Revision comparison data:
════════════════

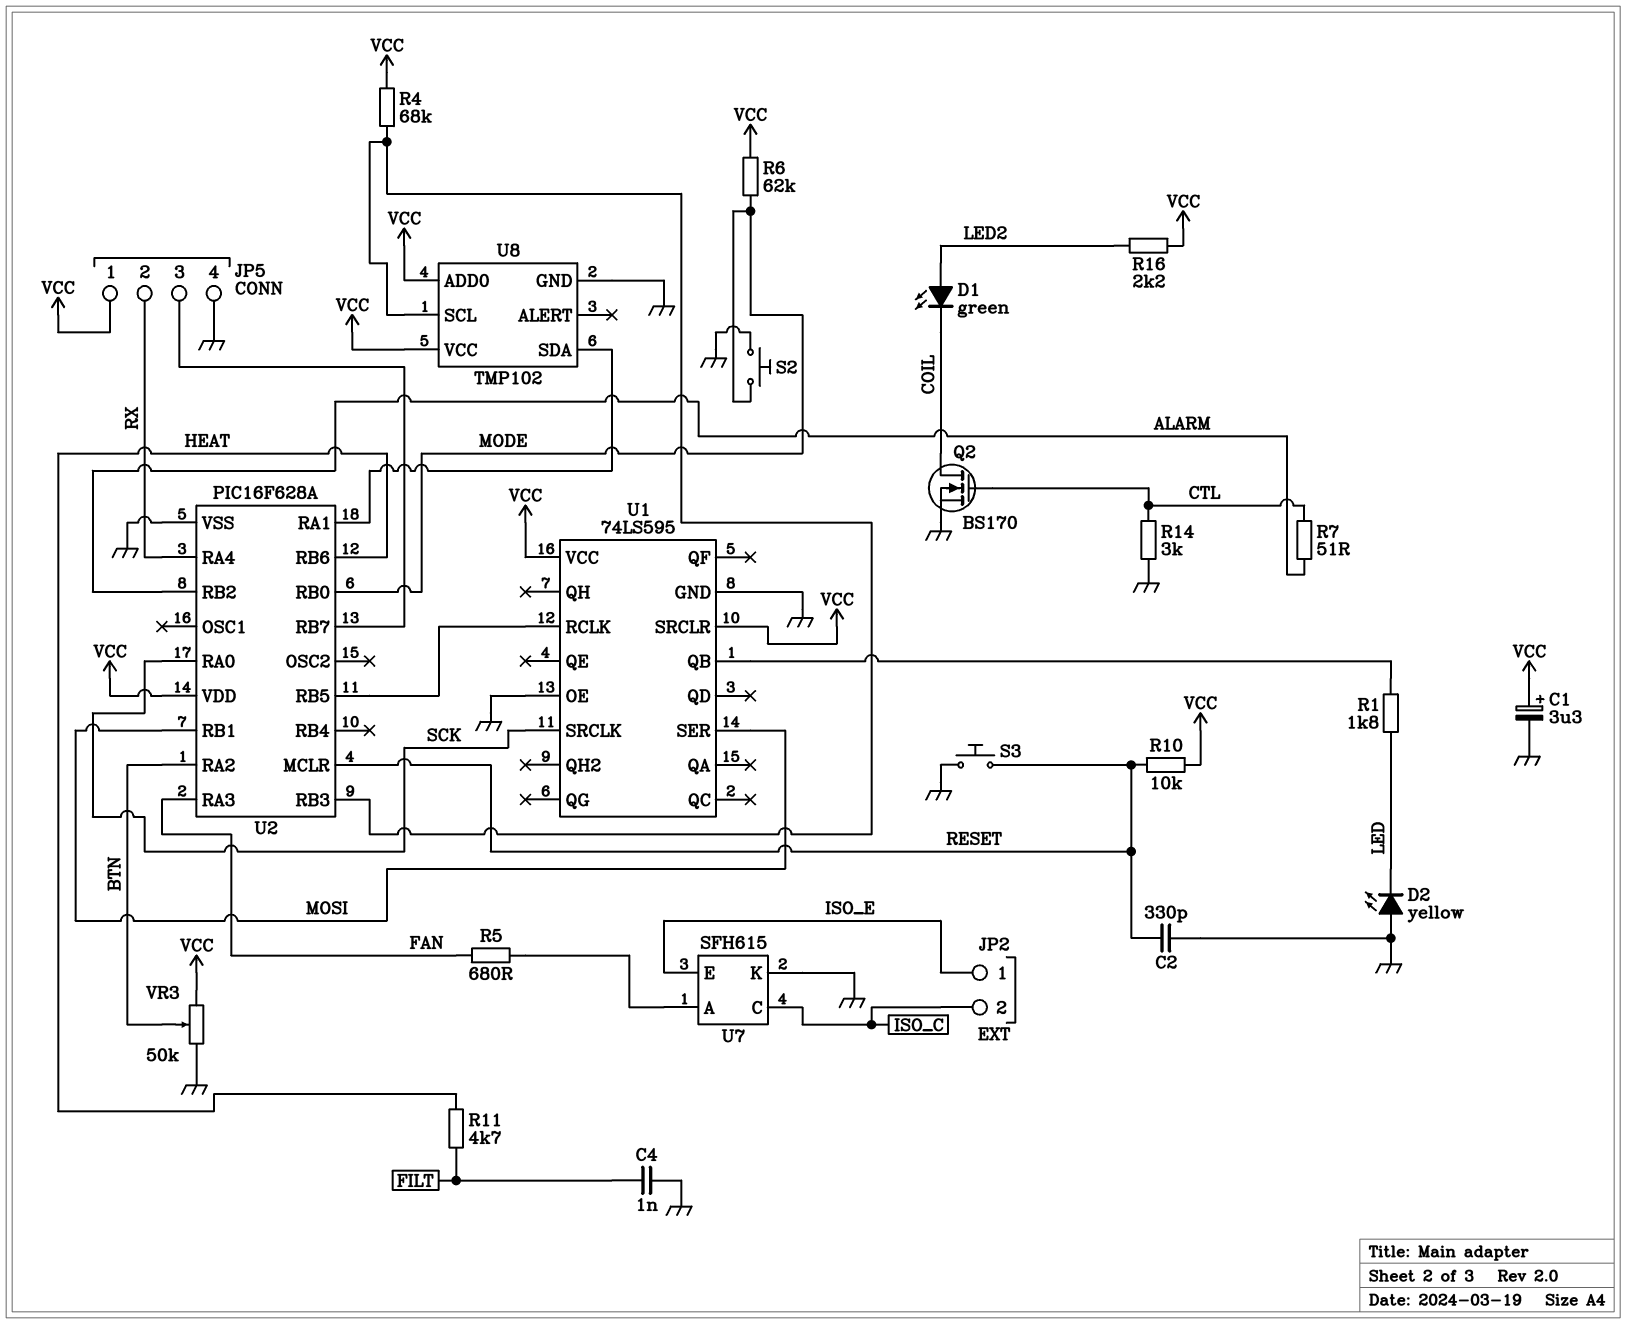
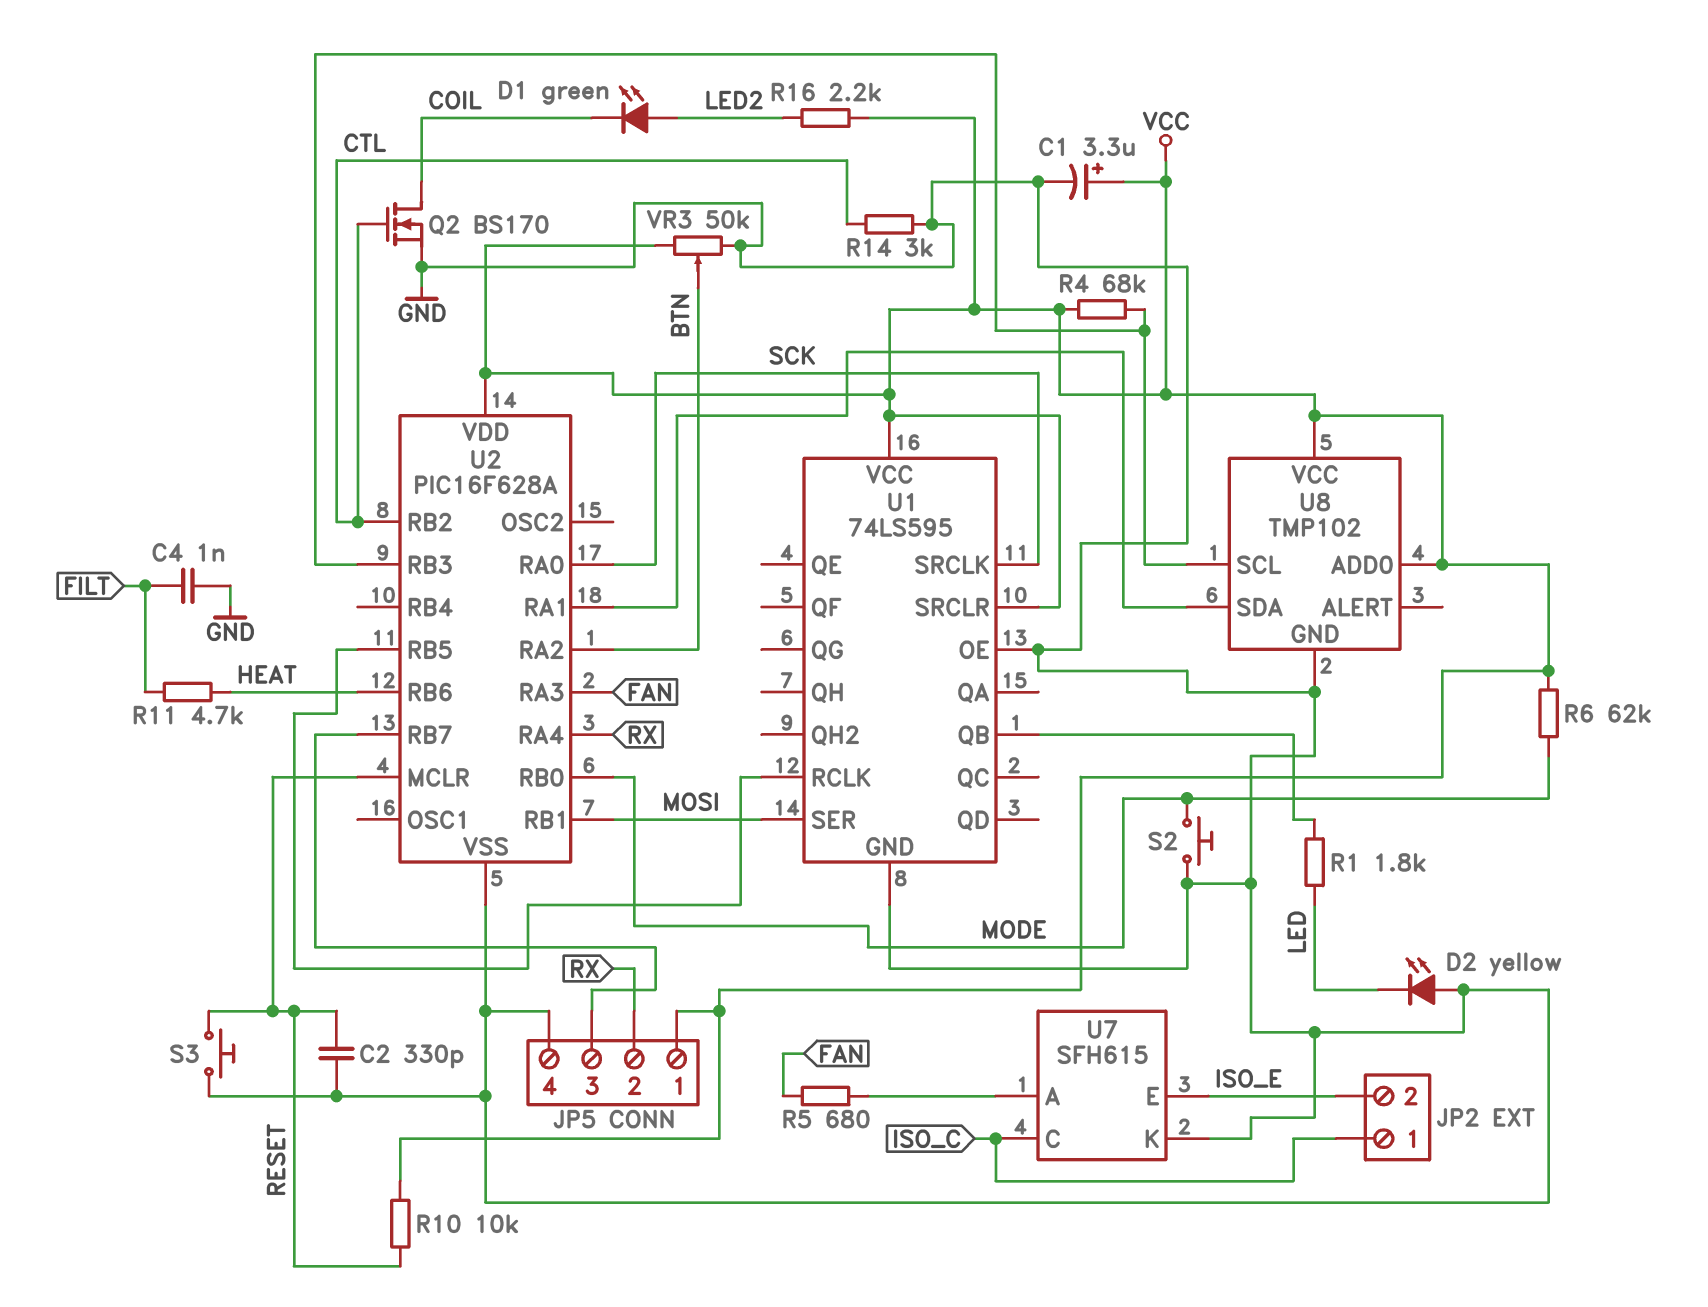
JP2 pin 1: ISO_E -> ISO_C
JP2 pin 2: ISO_C -> ISO_E
R7: 51 (ALARM, CTL) -> none
U2 pin RB2: ALARM -> CTL

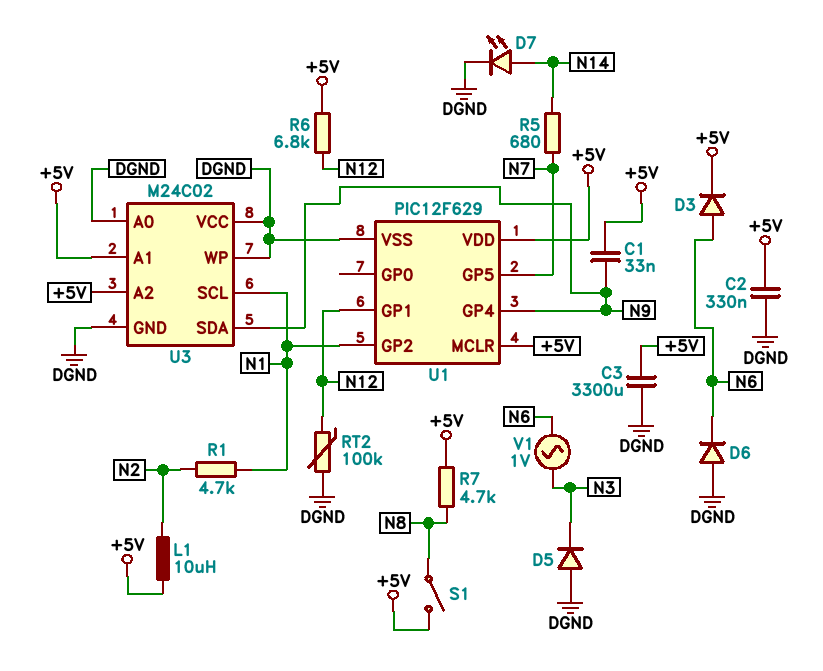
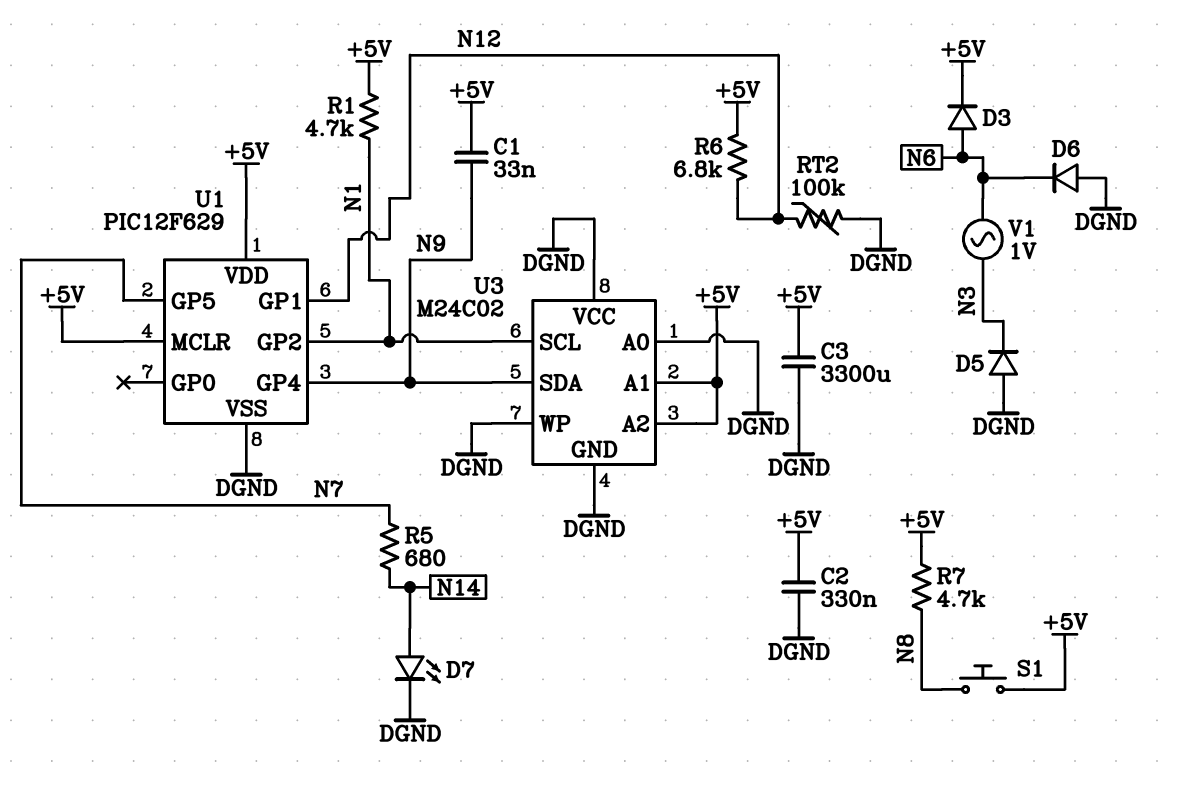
L1: 10uH (+5V, N2) -> none
R1: 4.7k (N1, N2) -> 4.7k (+5V, N1)
S1: switch (+5V, N8) -> button (+5V, N8)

════════════════

What you will do:
Retype the data word for word, please, and keep the images out.

Solution to the exercise:
JP2 pin 1: ISO_E -> ISO_C
JP2 pin 2: ISO_C -> ISO_E
R7: 51 (ALARM, CTL) -> none
U2 pin RB2: ALARM -> CTL

L1: 10uH (+5V, N2) -> none
R1: 4.7k (N1, N2) -> 4.7k (+5V, N1)
S1: switch (+5V, N8) -> button (+5V, N8)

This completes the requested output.